--- Prompt ---
Each line of the material holding the word "LEDK" must be identified and copied.

▽

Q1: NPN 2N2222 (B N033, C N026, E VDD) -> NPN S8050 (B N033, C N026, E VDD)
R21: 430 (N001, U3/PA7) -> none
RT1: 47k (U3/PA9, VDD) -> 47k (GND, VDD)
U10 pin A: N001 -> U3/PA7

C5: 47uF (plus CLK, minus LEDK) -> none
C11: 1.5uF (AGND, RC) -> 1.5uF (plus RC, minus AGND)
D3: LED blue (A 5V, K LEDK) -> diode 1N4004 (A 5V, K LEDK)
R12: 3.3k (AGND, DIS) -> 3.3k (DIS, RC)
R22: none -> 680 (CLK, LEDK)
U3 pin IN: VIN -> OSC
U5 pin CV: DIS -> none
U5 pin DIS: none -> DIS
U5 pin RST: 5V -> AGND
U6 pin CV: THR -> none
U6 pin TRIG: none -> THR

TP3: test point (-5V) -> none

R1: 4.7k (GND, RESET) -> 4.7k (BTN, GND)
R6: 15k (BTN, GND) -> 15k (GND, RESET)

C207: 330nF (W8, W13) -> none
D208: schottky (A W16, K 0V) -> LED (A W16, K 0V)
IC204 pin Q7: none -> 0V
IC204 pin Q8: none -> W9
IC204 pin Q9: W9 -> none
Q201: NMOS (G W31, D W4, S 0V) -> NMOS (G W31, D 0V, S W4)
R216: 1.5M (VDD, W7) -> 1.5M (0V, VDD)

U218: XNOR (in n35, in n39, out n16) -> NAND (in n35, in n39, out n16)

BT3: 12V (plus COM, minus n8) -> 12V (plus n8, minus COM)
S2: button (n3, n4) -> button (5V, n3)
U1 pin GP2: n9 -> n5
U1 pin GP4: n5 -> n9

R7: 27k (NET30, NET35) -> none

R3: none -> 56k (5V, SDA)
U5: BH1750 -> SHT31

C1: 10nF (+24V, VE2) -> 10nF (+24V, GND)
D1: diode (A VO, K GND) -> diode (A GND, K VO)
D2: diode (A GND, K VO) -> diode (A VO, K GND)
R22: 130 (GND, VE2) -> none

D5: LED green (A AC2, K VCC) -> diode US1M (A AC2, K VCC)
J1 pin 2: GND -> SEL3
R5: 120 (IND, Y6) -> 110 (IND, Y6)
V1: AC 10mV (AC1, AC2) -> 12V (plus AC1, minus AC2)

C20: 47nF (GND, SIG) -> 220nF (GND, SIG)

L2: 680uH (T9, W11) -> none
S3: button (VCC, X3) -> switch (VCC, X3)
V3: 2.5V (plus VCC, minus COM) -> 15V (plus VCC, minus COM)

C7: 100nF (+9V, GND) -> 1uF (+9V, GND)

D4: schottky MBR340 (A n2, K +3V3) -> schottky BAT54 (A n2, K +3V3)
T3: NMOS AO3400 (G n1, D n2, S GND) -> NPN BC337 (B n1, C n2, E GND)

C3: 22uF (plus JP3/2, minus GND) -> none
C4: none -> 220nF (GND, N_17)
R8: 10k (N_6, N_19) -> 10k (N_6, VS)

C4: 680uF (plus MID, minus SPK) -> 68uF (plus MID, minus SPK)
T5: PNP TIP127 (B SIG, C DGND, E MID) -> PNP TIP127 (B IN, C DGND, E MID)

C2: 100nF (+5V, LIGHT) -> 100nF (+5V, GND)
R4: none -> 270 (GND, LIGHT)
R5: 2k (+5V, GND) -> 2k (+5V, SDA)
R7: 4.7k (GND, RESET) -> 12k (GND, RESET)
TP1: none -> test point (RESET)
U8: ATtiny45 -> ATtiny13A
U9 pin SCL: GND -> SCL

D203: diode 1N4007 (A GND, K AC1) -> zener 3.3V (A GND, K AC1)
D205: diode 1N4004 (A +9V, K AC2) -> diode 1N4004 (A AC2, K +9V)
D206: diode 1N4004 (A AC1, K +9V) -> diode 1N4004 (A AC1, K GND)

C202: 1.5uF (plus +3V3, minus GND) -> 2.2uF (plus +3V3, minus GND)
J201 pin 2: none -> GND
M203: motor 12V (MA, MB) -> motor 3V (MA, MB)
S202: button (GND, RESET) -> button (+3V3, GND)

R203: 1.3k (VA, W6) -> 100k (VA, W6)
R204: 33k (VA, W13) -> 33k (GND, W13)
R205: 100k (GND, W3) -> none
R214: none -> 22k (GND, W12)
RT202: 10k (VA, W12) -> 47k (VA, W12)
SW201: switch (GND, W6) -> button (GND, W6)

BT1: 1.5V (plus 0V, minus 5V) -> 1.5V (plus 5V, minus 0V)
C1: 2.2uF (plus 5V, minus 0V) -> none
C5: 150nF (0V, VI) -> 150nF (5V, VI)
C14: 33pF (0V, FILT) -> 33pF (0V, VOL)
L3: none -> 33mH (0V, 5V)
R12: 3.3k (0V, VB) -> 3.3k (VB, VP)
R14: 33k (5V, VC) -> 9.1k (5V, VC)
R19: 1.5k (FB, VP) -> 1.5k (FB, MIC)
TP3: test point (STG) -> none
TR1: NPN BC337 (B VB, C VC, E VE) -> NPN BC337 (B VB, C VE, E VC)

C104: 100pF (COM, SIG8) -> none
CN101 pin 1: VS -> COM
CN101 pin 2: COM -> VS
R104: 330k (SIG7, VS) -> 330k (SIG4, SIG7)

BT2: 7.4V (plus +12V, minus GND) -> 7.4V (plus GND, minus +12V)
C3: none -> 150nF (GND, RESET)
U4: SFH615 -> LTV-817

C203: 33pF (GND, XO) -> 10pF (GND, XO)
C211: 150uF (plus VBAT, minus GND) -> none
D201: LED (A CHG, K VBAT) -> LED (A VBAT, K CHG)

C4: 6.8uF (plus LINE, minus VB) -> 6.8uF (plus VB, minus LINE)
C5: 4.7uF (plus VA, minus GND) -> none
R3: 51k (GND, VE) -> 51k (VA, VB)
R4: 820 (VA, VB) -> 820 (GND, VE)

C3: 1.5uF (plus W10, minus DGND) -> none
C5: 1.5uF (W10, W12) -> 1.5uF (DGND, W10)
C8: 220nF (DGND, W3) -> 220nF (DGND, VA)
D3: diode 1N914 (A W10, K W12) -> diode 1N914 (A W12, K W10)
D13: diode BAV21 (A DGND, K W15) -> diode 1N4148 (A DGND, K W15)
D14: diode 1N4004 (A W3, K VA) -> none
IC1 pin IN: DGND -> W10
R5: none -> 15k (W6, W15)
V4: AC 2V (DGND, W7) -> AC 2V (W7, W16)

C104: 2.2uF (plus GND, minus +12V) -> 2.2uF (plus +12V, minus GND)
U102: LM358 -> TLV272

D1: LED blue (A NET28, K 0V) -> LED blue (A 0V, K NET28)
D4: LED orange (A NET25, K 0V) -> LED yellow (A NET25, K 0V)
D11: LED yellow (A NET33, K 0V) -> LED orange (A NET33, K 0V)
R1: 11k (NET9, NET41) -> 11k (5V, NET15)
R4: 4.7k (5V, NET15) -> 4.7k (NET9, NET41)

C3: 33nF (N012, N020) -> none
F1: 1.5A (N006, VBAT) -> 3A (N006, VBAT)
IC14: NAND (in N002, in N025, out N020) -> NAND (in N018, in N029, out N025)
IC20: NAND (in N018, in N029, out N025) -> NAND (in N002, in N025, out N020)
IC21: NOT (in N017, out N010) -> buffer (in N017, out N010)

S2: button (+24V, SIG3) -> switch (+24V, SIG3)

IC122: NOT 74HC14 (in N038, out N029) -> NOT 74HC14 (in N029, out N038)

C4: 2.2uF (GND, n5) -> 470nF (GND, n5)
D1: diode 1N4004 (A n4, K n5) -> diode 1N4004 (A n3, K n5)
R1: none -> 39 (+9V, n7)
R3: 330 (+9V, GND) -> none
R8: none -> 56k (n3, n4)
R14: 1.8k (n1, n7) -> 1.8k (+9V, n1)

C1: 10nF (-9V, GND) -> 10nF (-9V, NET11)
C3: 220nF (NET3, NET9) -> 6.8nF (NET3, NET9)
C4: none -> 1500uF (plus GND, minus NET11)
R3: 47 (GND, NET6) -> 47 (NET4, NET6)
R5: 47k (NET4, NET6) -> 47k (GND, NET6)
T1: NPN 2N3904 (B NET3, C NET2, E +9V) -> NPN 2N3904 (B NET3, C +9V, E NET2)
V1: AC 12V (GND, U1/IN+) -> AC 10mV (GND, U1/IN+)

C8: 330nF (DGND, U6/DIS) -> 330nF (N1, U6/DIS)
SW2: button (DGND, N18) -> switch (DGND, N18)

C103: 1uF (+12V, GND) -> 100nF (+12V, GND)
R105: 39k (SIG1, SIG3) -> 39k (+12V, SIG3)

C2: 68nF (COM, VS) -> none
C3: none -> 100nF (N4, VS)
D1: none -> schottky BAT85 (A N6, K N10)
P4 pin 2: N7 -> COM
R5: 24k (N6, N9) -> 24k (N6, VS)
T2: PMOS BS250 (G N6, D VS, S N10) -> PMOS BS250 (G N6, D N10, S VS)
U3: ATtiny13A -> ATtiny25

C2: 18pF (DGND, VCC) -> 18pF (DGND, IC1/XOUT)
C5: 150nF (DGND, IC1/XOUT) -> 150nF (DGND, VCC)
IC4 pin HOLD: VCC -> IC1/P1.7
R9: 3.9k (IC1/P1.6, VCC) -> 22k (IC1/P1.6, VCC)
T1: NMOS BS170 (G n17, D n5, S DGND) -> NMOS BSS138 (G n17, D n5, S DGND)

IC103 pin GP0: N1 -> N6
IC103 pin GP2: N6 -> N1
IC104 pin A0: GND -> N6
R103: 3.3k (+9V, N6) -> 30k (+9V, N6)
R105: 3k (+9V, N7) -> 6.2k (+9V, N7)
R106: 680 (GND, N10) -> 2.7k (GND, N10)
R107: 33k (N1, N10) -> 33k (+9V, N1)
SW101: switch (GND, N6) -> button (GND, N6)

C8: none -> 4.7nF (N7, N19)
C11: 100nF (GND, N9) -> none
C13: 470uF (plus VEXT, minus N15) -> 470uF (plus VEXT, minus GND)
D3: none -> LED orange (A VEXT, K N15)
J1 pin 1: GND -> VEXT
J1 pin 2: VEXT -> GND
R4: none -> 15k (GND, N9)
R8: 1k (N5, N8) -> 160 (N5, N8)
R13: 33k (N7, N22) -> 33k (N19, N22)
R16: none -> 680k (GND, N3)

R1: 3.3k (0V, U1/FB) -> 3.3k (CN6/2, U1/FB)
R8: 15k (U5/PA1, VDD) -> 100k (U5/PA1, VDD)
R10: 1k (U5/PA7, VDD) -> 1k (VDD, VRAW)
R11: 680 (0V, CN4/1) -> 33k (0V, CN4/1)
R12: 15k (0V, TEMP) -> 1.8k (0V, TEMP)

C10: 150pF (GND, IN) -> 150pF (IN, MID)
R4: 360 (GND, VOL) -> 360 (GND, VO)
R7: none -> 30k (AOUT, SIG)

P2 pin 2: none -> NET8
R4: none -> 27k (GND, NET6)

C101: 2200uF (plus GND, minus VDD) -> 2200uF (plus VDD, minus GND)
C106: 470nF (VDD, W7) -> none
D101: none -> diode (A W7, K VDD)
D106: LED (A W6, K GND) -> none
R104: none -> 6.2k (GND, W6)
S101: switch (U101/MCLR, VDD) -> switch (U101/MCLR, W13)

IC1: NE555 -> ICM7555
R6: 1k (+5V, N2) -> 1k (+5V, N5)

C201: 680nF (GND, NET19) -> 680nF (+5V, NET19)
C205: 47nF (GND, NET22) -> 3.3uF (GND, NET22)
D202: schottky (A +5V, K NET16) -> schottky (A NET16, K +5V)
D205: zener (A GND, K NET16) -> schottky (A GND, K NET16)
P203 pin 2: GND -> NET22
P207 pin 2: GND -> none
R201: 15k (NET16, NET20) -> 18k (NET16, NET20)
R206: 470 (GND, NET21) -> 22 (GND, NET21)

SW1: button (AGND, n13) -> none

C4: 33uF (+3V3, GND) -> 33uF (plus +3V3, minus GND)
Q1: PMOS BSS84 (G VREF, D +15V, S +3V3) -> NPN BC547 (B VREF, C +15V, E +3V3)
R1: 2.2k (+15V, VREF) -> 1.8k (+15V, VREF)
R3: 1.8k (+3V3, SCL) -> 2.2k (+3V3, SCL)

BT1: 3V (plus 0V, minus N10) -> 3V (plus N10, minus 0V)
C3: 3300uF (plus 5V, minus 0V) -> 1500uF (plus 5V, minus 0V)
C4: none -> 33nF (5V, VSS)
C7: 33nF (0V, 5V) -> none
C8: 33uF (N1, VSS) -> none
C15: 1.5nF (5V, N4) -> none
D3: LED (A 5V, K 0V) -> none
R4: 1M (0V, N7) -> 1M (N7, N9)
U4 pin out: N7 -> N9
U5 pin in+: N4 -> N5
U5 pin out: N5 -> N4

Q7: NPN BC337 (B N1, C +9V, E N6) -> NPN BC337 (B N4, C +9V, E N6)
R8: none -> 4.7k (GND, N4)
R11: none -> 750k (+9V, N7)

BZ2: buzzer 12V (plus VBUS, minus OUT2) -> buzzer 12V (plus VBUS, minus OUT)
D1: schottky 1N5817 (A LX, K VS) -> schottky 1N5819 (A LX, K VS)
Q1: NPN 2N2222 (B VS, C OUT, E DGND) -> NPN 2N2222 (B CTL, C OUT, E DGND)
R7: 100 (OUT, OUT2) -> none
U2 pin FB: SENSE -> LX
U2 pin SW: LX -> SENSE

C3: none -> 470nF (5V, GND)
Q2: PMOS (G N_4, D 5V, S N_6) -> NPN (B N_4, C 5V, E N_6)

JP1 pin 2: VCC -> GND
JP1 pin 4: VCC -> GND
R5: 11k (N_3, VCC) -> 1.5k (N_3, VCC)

△

--- Exercise solution ---
C5: 47uF (plus CLK, minus LEDK) -> none
D3: LED blue (A 5V, K LEDK) -> diode 1N4004 (A 5V, K LEDK)
R22: none -> 680 (CLK, LEDK)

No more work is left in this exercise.